A run of records:
- - -

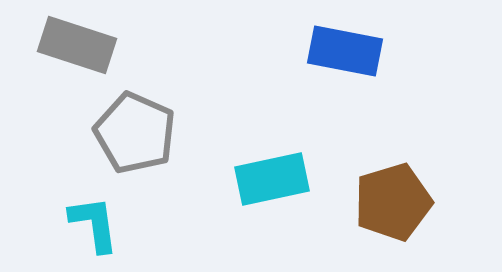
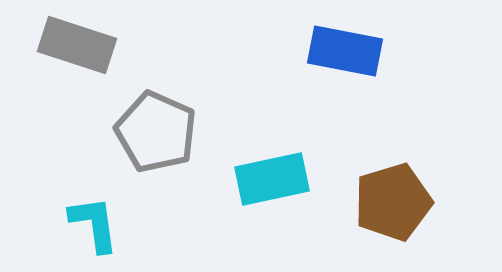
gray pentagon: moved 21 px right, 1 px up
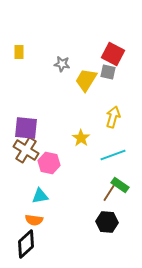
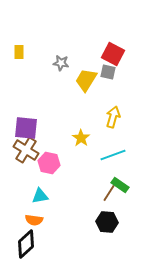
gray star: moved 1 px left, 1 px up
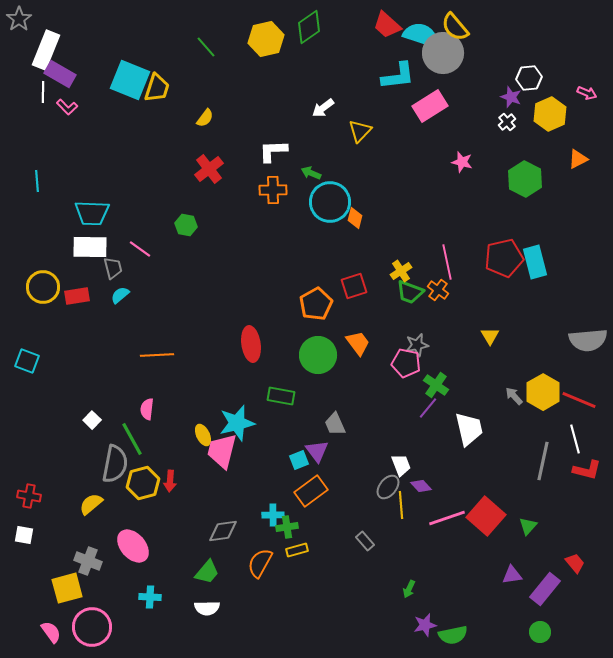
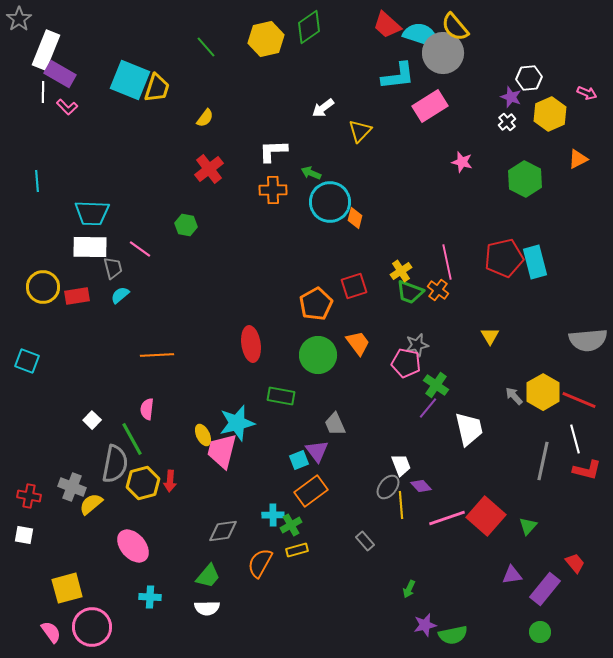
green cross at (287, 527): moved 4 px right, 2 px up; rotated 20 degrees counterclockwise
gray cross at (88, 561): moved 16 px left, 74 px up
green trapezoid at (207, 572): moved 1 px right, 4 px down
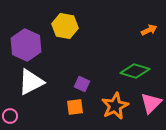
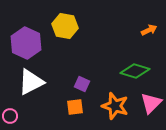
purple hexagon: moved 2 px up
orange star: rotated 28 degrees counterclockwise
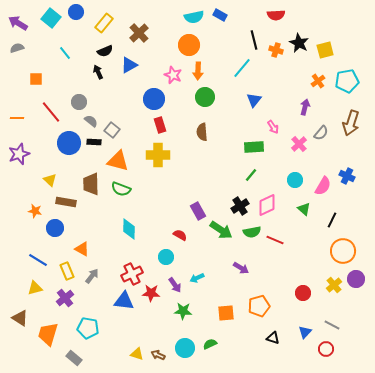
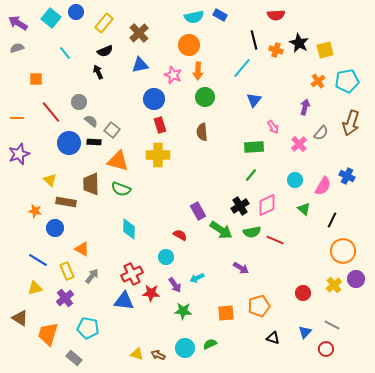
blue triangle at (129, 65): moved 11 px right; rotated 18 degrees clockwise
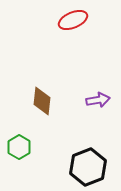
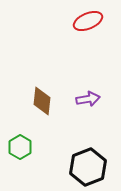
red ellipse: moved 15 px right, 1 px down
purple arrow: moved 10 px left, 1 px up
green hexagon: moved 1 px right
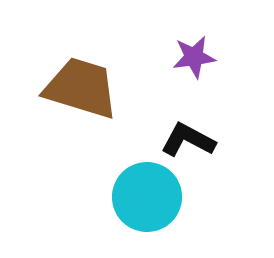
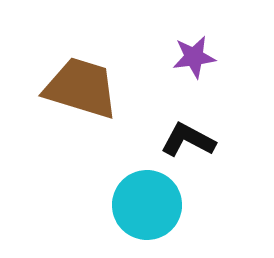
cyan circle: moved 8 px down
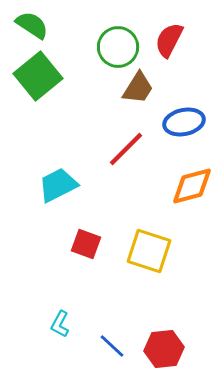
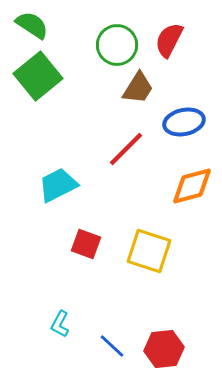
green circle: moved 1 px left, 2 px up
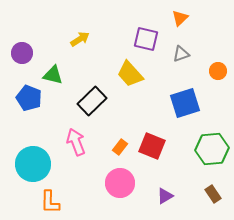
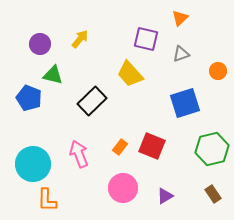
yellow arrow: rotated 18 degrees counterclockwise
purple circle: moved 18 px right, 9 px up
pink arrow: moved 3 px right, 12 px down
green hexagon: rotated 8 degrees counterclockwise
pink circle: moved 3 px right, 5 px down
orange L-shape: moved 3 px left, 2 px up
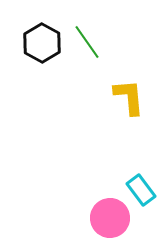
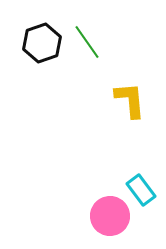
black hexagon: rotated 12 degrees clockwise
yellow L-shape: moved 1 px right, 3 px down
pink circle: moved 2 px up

- - -

Aim of the task: Rewrite the lines of all the records with "anticlockwise" substituted for every "counterclockwise", changing nothing else, and leave out the picture lines.

Exercise response:
gray pentagon: moved 21 px right, 1 px up
gray star: moved 1 px left, 1 px up
green cross at (287, 527): moved 4 px right, 2 px up; rotated 20 degrees anticlockwise
gray cross at (88, 561): moved 16 px left, 74 px up
green trapezoid at (207, 572): moved 1 px right, 4 px down
purple hexagon: moved 2 px up
orange star: rotated 28 degrees anticlockwise
blue triangle at (129, 65): moved 11 px right; rotated 18 degrees clockwise
red ellipse: moved 15 px right, 1 px down
purple arrow: moved 10 px left, 1 px up
green hexagon: moved 1 px right
cyan circle: moved 8 px down
green circle: moved 1 px left, 2 px up
yellow arrow: rotated 18 degrees anticlockwise
purple circle: moved 18 px right, 9 px up
pink arrow: moved 3 px right, 12 px down
green hexagon: rotated 8 degrees anticlockwise
pink circle: moved 3 px right, 5 px down
orange L-shape: moved 3 px left, 2 px up
black hexagon: rotated 12 degrees clockwise
yellow L-shape: moved 1 px right, 3 px down
pink circle: moved 2 px up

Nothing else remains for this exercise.